(The input begins)
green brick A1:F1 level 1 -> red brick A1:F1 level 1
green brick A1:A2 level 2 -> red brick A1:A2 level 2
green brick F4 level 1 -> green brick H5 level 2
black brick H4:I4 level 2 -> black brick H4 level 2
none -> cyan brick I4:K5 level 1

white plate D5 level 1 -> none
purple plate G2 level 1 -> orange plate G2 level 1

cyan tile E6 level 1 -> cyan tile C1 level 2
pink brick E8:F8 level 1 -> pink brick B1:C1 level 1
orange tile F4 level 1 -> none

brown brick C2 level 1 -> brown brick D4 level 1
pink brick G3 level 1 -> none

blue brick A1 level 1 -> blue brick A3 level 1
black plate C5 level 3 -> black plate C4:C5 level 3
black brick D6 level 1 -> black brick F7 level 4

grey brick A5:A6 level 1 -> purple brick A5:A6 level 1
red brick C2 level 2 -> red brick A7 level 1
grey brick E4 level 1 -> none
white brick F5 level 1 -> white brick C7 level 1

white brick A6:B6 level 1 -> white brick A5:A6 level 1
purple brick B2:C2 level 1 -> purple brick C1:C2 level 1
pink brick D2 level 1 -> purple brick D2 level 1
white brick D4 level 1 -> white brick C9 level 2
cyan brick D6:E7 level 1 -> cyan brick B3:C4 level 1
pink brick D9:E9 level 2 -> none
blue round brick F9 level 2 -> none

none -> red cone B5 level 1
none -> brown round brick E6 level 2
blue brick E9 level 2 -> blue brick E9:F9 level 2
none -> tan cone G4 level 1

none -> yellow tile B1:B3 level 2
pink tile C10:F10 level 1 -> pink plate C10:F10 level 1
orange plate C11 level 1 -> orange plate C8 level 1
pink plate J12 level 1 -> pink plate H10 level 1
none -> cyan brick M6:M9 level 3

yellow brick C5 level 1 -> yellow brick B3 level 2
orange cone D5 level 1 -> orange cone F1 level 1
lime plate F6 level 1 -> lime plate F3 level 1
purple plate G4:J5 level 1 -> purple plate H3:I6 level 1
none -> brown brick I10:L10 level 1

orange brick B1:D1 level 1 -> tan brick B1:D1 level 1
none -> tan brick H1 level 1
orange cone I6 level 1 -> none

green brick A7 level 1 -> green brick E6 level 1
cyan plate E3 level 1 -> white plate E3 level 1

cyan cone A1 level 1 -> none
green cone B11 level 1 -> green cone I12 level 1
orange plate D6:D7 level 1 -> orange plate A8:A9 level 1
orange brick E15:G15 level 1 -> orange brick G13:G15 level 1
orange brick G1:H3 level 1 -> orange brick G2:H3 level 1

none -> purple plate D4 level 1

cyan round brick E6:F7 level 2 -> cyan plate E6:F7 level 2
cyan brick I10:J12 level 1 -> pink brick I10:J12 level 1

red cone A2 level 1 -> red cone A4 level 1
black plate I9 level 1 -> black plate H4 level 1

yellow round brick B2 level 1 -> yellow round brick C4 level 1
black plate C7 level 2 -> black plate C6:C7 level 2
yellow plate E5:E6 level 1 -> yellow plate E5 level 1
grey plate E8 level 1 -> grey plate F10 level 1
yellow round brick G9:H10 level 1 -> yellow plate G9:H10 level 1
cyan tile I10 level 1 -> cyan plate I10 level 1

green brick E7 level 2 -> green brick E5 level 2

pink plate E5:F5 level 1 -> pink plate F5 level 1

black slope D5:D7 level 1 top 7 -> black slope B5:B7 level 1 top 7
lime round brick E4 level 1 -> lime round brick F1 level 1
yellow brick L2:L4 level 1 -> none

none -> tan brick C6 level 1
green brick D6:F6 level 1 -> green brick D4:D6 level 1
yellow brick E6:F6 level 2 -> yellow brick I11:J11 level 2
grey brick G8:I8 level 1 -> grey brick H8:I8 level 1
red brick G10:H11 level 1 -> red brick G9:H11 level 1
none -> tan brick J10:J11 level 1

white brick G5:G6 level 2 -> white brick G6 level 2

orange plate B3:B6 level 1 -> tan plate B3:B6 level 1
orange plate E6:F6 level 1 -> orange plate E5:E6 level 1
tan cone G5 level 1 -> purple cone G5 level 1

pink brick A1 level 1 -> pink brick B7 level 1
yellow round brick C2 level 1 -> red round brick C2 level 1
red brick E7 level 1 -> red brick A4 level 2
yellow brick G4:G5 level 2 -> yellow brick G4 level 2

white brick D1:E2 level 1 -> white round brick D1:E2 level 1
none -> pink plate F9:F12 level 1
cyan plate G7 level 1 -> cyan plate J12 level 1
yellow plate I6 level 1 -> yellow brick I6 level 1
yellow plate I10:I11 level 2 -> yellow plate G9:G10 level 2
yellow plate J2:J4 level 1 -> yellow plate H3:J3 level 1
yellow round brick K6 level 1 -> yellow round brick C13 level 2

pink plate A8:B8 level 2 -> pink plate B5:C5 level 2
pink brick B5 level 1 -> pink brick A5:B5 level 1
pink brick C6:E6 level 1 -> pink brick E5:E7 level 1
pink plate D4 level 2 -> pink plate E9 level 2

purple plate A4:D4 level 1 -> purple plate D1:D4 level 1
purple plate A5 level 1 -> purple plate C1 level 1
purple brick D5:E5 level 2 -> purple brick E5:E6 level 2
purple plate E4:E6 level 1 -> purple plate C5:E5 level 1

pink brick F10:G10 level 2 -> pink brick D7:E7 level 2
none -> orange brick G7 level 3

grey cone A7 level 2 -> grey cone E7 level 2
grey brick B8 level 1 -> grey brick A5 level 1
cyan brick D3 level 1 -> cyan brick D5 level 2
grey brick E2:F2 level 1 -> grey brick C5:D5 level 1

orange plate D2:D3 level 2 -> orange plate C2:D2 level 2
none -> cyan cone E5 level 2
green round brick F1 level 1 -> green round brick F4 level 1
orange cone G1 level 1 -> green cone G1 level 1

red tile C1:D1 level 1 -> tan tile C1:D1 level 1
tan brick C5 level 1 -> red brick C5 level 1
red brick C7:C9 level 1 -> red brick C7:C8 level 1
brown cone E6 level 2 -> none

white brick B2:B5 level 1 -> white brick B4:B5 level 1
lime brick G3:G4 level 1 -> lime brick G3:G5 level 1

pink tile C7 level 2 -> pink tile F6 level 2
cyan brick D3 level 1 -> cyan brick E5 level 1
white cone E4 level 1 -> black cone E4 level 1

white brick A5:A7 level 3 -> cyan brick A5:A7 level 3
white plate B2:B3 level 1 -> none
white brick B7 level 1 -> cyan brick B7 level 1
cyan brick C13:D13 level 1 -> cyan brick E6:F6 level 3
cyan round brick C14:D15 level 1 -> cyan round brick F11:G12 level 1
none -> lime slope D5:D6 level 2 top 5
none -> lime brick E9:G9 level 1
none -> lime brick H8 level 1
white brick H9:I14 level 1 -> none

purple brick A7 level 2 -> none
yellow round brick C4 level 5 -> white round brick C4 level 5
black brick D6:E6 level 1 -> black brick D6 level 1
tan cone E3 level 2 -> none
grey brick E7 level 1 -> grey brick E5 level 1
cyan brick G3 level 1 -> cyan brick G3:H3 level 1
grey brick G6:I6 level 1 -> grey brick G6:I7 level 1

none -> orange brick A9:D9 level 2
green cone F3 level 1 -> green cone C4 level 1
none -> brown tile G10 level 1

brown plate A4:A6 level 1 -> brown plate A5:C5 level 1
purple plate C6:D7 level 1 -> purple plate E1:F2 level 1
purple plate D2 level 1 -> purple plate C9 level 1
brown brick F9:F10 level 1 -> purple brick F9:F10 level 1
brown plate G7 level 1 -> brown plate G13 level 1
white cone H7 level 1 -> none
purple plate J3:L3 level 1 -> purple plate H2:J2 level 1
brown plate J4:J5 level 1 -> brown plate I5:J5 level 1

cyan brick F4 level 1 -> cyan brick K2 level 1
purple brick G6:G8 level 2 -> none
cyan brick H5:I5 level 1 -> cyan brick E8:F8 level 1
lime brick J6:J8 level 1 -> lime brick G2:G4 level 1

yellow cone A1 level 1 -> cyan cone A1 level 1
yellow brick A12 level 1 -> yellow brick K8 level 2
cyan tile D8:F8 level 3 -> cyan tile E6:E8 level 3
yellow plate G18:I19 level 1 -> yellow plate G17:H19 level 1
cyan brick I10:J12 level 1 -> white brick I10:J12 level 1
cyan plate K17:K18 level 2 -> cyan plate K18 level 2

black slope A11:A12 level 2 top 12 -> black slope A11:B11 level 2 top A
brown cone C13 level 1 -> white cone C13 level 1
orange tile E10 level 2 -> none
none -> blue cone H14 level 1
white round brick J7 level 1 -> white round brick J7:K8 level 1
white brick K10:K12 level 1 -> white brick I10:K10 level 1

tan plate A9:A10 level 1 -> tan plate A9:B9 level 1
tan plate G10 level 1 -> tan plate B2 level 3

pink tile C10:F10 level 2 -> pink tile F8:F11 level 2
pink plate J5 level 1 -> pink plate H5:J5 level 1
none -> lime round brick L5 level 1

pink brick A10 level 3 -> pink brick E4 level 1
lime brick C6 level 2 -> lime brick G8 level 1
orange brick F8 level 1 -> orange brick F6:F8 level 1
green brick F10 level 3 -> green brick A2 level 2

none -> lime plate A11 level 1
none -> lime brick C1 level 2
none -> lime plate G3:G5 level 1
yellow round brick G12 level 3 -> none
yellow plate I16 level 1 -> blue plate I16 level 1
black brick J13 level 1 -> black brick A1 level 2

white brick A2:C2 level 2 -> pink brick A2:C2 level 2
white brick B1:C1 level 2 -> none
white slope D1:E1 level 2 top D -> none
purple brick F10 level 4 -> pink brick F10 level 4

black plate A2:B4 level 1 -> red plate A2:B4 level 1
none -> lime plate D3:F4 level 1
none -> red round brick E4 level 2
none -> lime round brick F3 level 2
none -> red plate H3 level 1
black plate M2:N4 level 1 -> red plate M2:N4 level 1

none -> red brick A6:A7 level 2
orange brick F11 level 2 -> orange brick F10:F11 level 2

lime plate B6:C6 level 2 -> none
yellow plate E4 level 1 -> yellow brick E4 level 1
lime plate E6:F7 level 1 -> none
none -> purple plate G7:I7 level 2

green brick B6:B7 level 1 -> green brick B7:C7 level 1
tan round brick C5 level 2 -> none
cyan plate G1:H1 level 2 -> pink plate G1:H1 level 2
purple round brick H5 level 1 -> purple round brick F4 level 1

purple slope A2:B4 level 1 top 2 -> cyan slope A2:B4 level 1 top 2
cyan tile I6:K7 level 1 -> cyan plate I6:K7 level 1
(The input ends)
Please return only the lines above, starting at the line that has "none -> lime brick C1 level 2" and ending at the line that has "white brick B1:C1 level 2 -> none", keeping both and leaving each one unchanged.

none -> lime brick C1 level 2
none -> lime plate G3:G5 level 1
yellow round brick G12 level 3 -> none
yellow plate I16 level 1 -> blue plate I16 level 1
black brick J13 level 1 -> black brick A1 level 2

white brick A2:C2 level 2 -> pink brick A2:C2 level 2
white brick B1:C1 level 2 -> none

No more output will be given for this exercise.